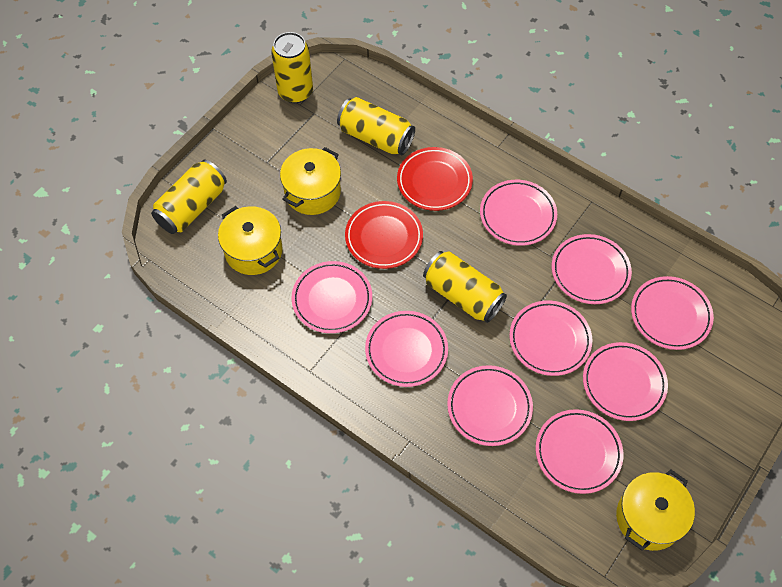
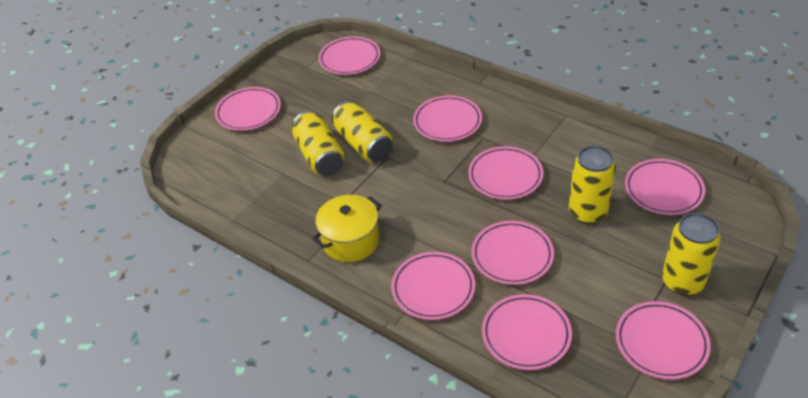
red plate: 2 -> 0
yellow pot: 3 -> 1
---
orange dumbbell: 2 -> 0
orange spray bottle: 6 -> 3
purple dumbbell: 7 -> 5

Task brief: Copy every line of the material above in which the string "orange" can be found.

Answer space:
orange dumbbell: 2 -> 0
orange spray bottle: 6 -> 3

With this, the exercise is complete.